● REQUIREMENT
Scan the data for "left" and copy each matching line.

● DATA EXTRACT

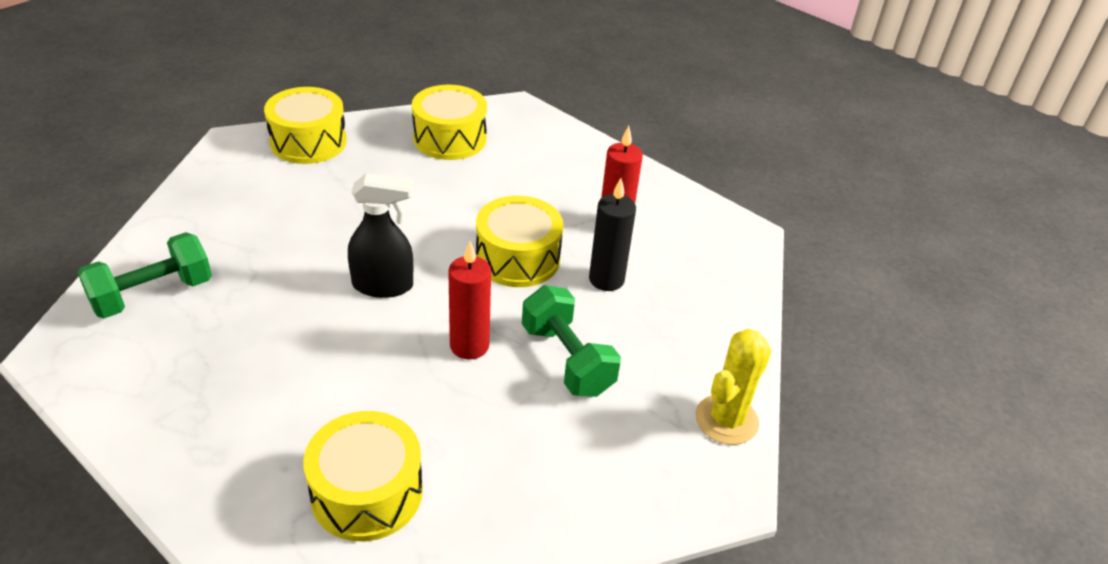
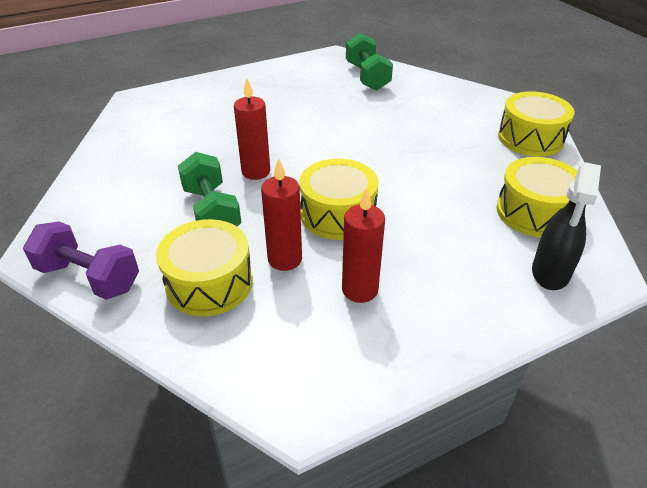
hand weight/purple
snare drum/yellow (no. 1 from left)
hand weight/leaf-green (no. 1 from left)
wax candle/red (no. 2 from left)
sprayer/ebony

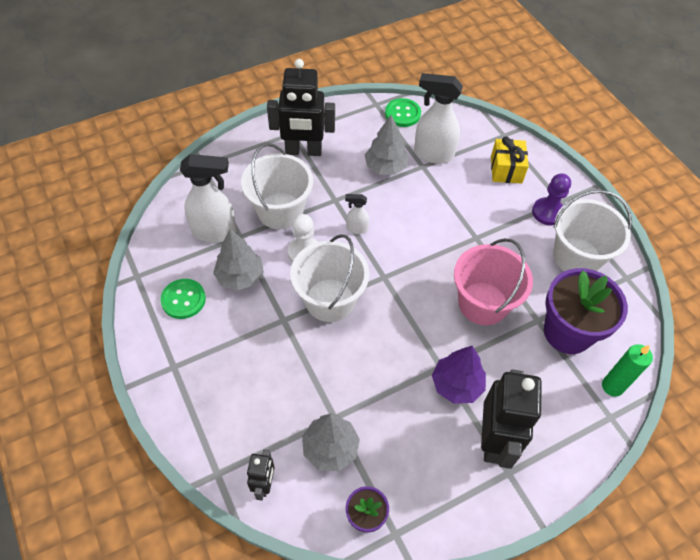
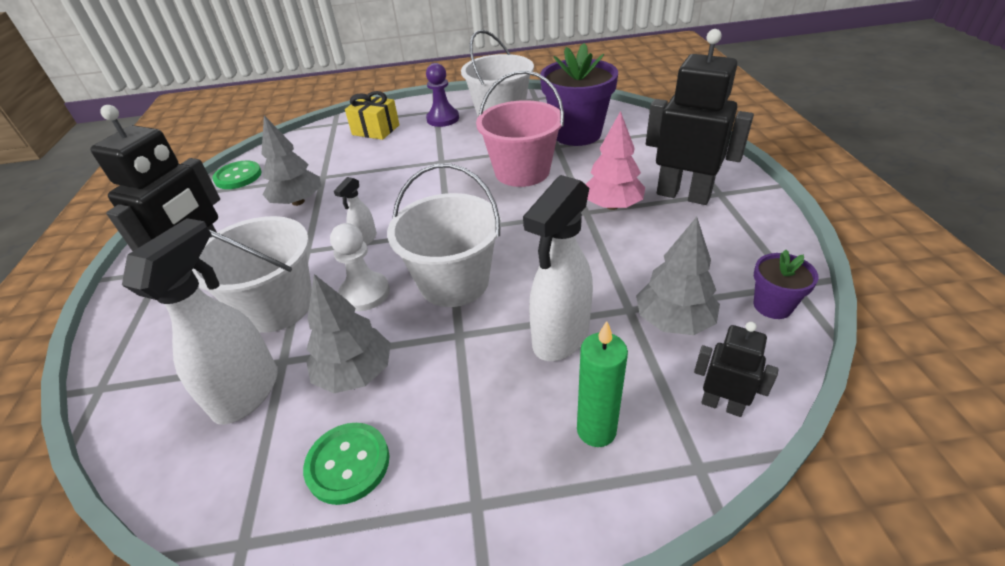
sprayer/white (no. 3 from left)
wax candle/leaf-green
toy tree/rosy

● WRITTEN RESPONSE
snare drum/yellow (no. 1 from left)
hand weight/leaf-green (no. 1 from left)
wax candle/red (no. 2 from left)
sprayer/white (no. 3 from left)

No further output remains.